— HOW TO COMPLETE THIS TASK —
Word for word, restate the lines from the top of the records below through the line with "(315, 192) = (473, 207): purple", both included, with no pictures in the result.
[[ DATA PROVIDED, beginning ]]
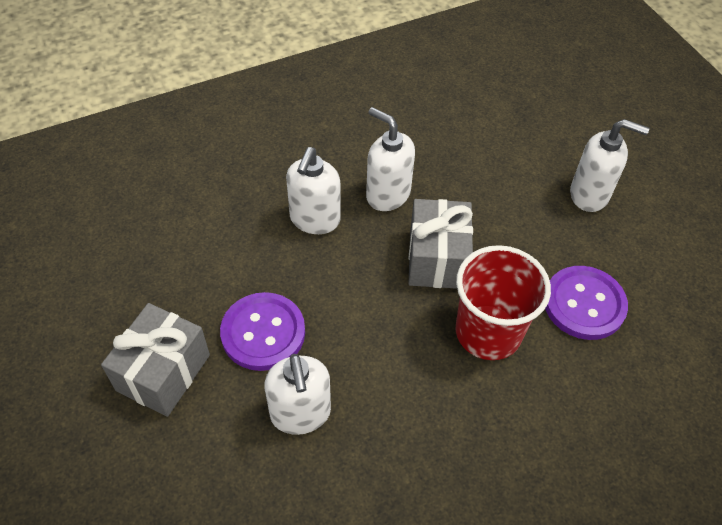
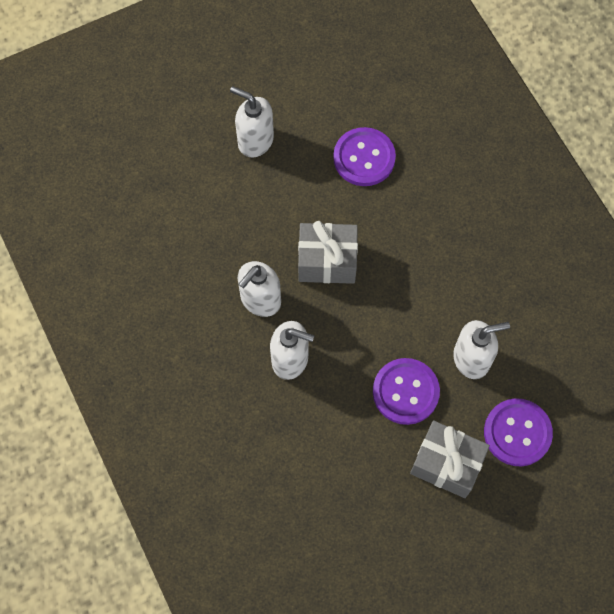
camera: 90 degrees left, 15 degrees up
(189, 464) = (517, 433): none -> purple button
(488, 332) = (393, 227): red cup -> none
(590, 194) = (255, 140): white soap dispenser -> white soap dispenser turned 75 degrees counterclockwise

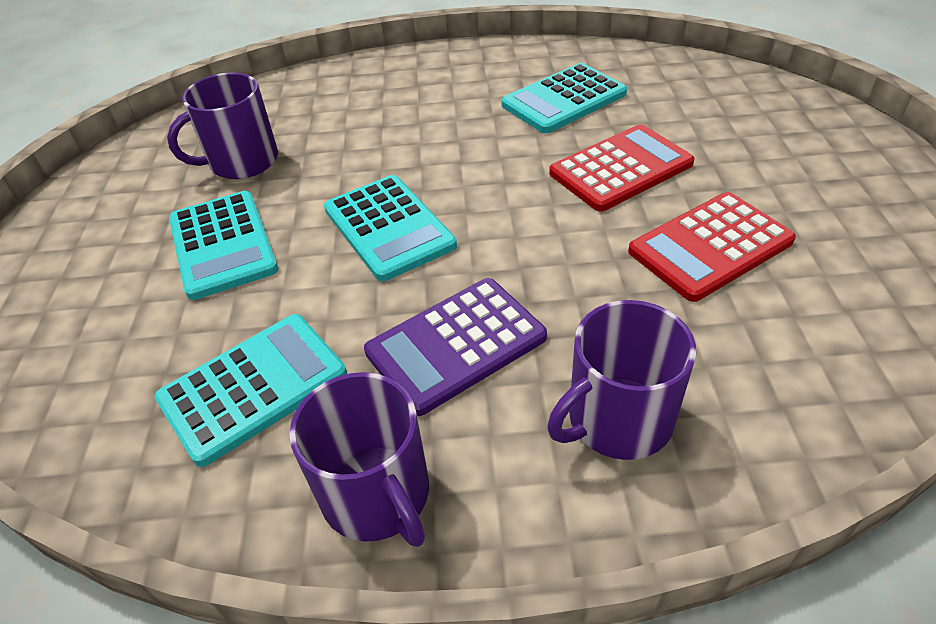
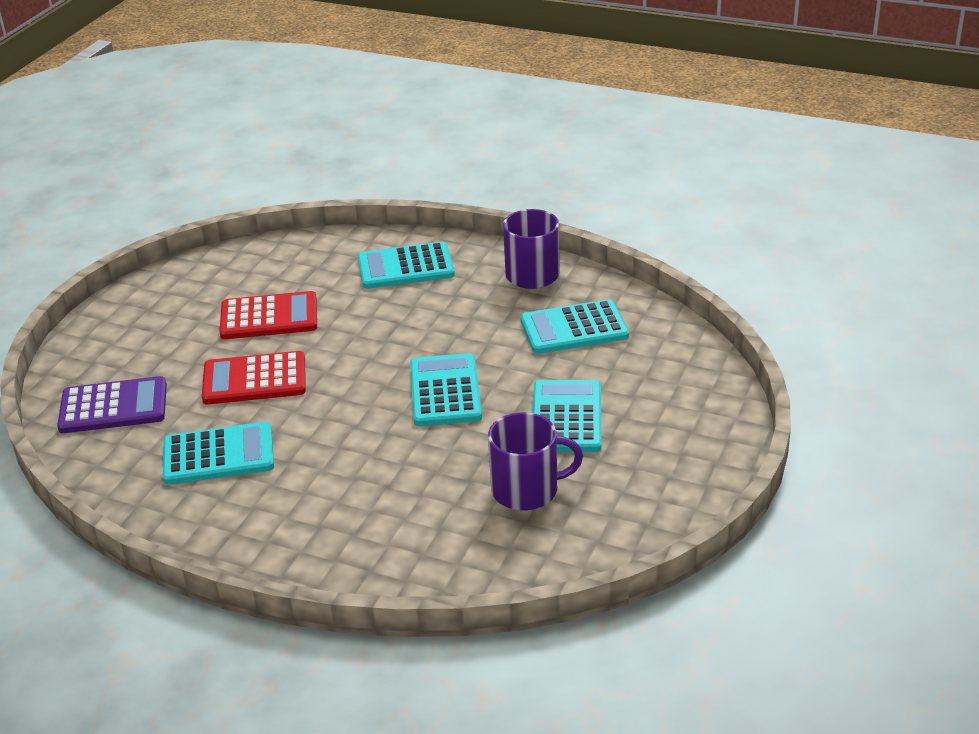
camera: 155 degrees left, 10 degrees down
(456, 345) = (454, 315): purple calculator -> purple calculator (113, 406)
(617, 419) = (405, 267): purple mug -> turquoise calculator

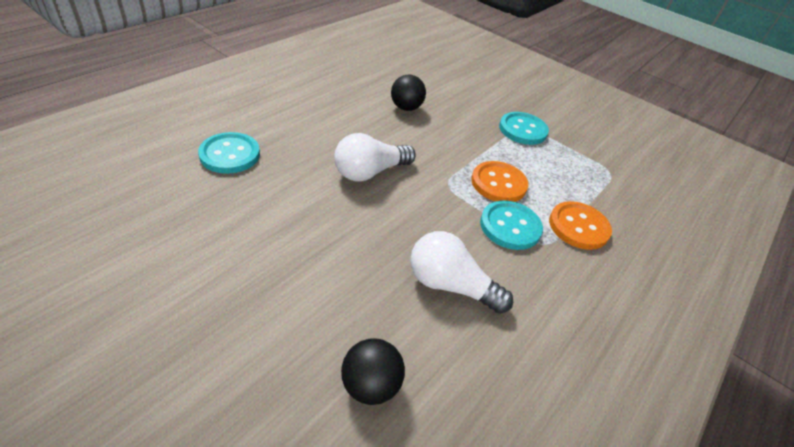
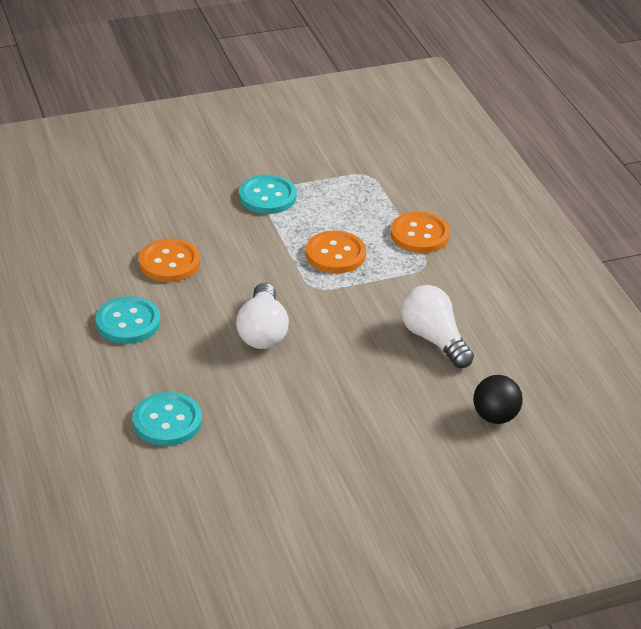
camera: 55 degrees left, 5 degrees down
(406, 108) = (169, 262): black ball -> orange button
(450, 285) = (434, 339): white light bulb -> white light bulb turned 90 degrees clockwise
(510, 226) = (393, 274): turquoise button -> turquoise button (128, 322)

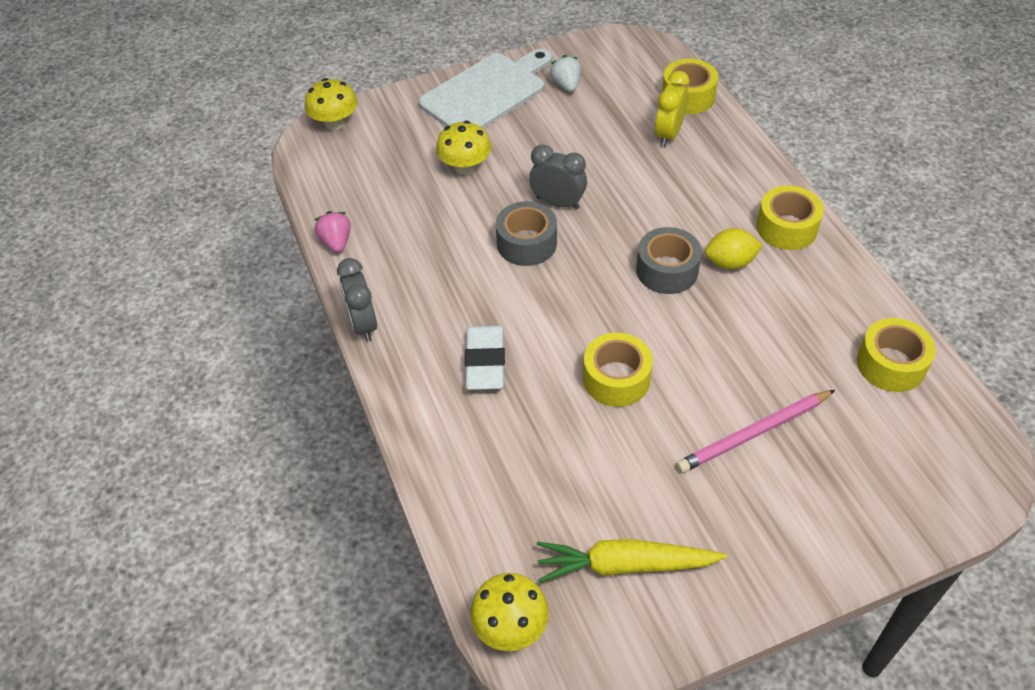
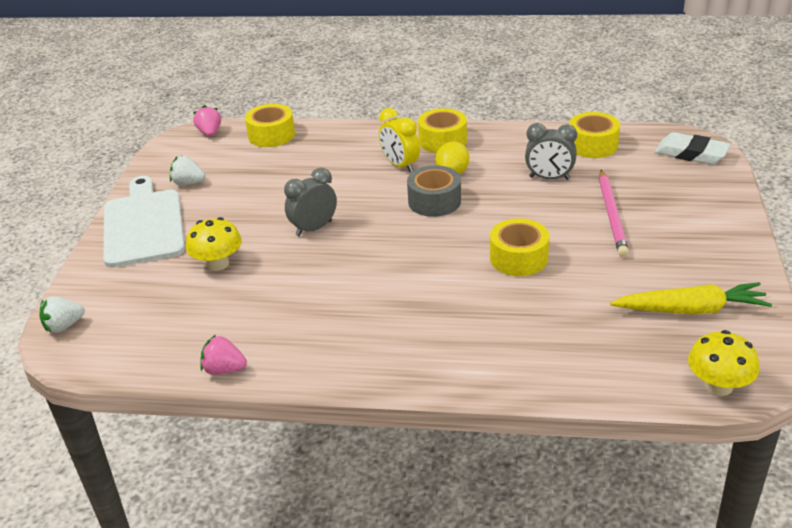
camera: 60 degrees left, 15 degrees down
(335, 123) = (64, 326): yellow mushroom -> white strawberry
(363, 324) = (344, 380): grey clock -> grey clock (549, 178)
(485, 362) = (448, 319): white eraser -> white eraser (691, 154)
(526, 243) = (341, 258): grey tape -> none
(624, 565) = (691, 310): yellow carrot -> yellow carrot turned 120 degrees counterclockwise
(656, 54) = (210, 133): none -> pink strawberry
(668, 134) = (300, 156): yellow clock -> yellow clock (400, 165)

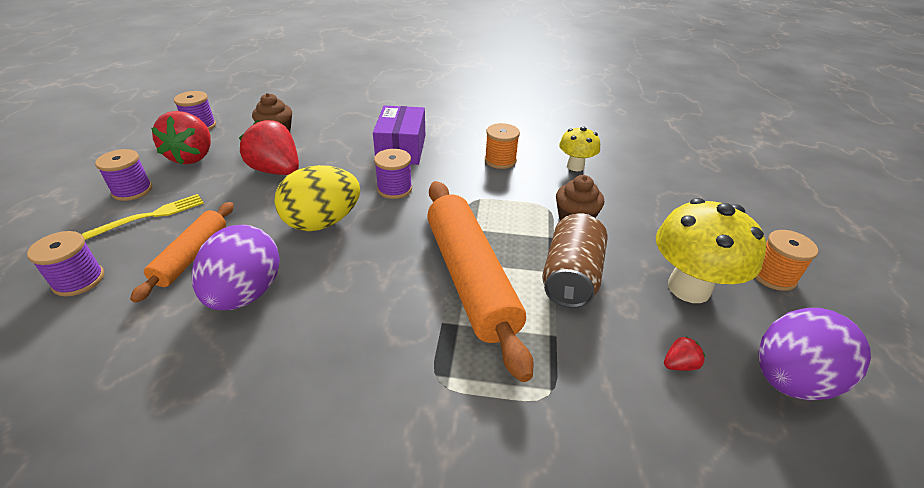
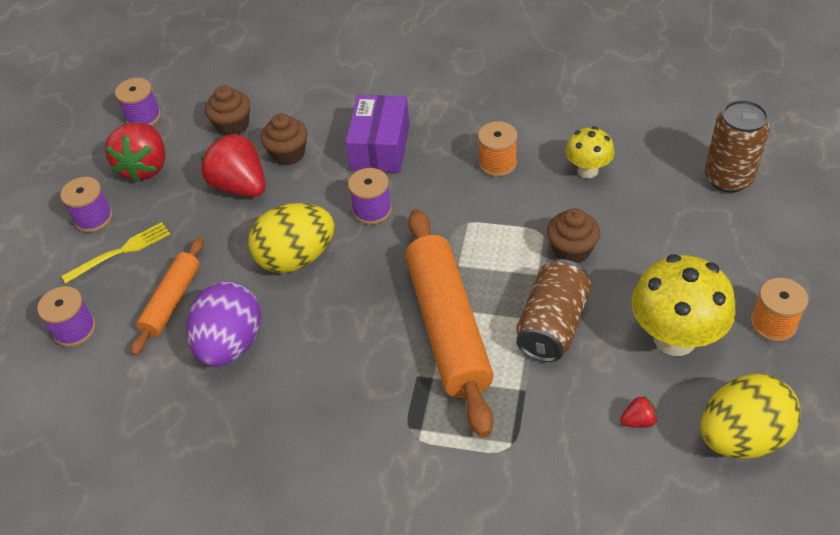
camera: 10 degrees right, 10 degrees up
(322, 151) = (288, 154): none -> brown cupcake
(690, 173) = (728, 178): none -> brown can
(790, 379) = (741, 437): purple egg -> yellow egg

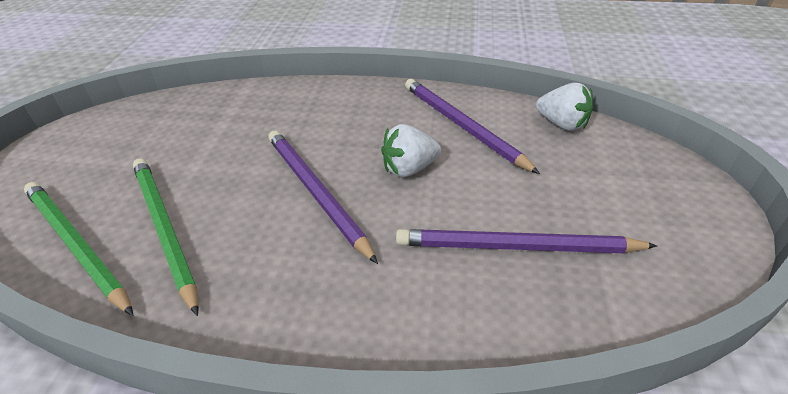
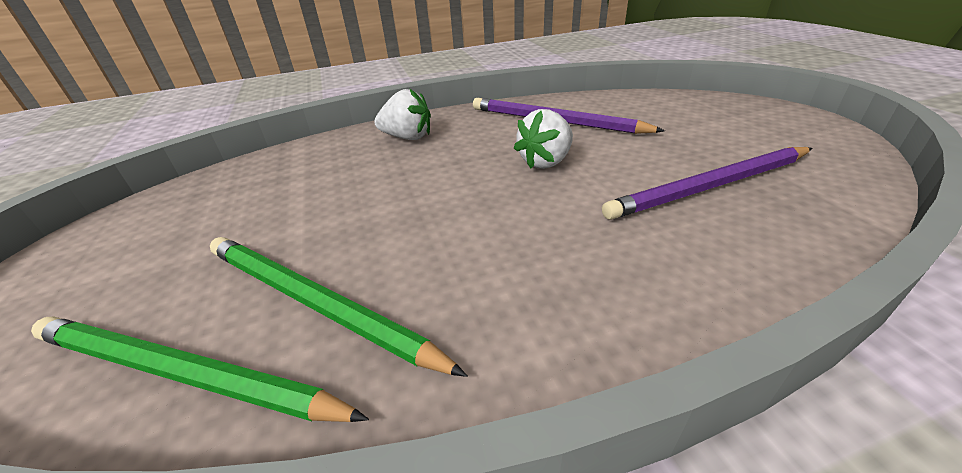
camera: 25 degrees left, 5 degrees down
(315, 192) = (473, 207): purple pencil -> none
(562, 124) = (633, 100): white strawberry -> white strawberry (407, 137)

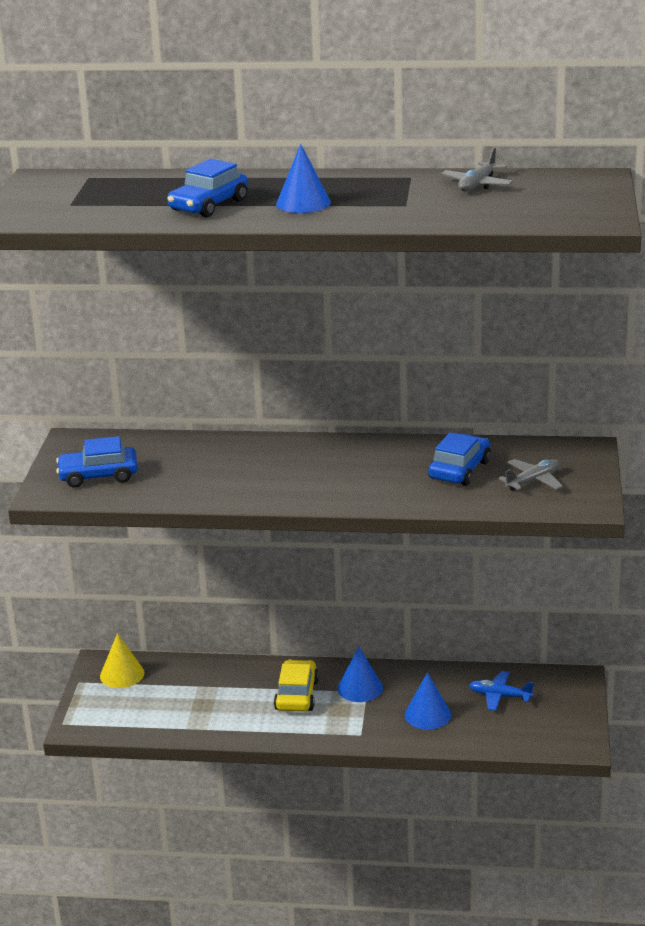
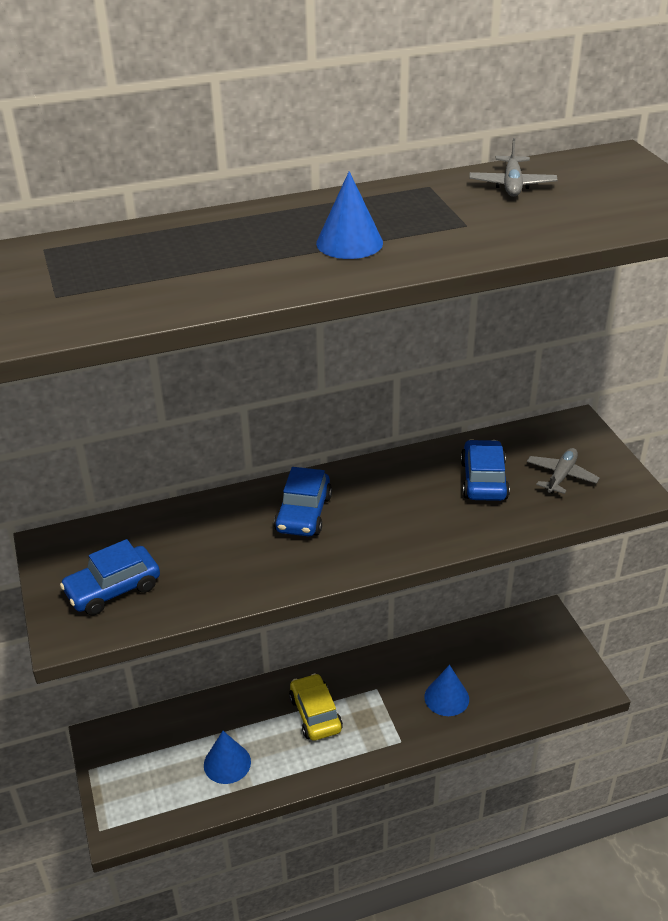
camera: 25 degrees left, 10 degrees up
(122, 674) = (129, 745): yellow cone -> none
(208, 205) = (238, 266): blue car -> blue car (303, 513)
(360, 688) = (368, 686): blue cone -> blue cone (227, 763)
(500, 696) = (495, 655): blue plane -> none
[[ DATA PROVIDED, end ]]
— RESPONSE AREA —
camera: 90 degrees left, 15 degrees up
(189, 464) = (517, 433): none -> purple button
(488, 332) = (393, 227): red cup -> none
(590, 194) = (255, 140): white soap dispenser -> white soap dispenser turned 75 degrees counterclockwise

camera: 155 degrees left, 10 degrees down
(456, 345) = (454, 315): purple calculator -> purple calculator (113, 406)
(617, 419) = (405, 267): purple mug -> turquoise calculator

camera: 55 degrees left, 5 degrees down
(406, 108) = (169, 262): black ball -> orange button
(450, 285) = (434, 339): white light bulb -> white light bulb turned 90 degrees clockwise
(510, 226) = (393, 274): turquoise button -> turquoise button (128, 322)

camera: 60 degrees left, 15 degrees down
(335, 123) = (64, 326): yellow mushroom -> white strawberry
(363, 324) = (344, 380): grey clock -> grey clock (549, 178)
(485, 362) = (448, 319): white eraser -> white eraser (691, 154)
(526, 243) = (341, 258): grey tape -> none
(624, 565) = (691, 310): yellow carrot -> yellow carrot turned 120 degrees counterclockwise
(656, 54) = (210, 133): none -> pink strawberry
(668, 134) = (300, 156): yellow clock -> yellow clock (400, 165)

camera: 10 degrees right, 10 degrees up
(322, 151) = (288, 154): none -> brown cupcake
(690, 173) = (728, 178): none -> brown can
(790, 379) = (741, 437): purple egg -> yellow egg

camera: 25 degrees left, 5 degrees down
(315, 192) = (473, 207): purple pencil -> none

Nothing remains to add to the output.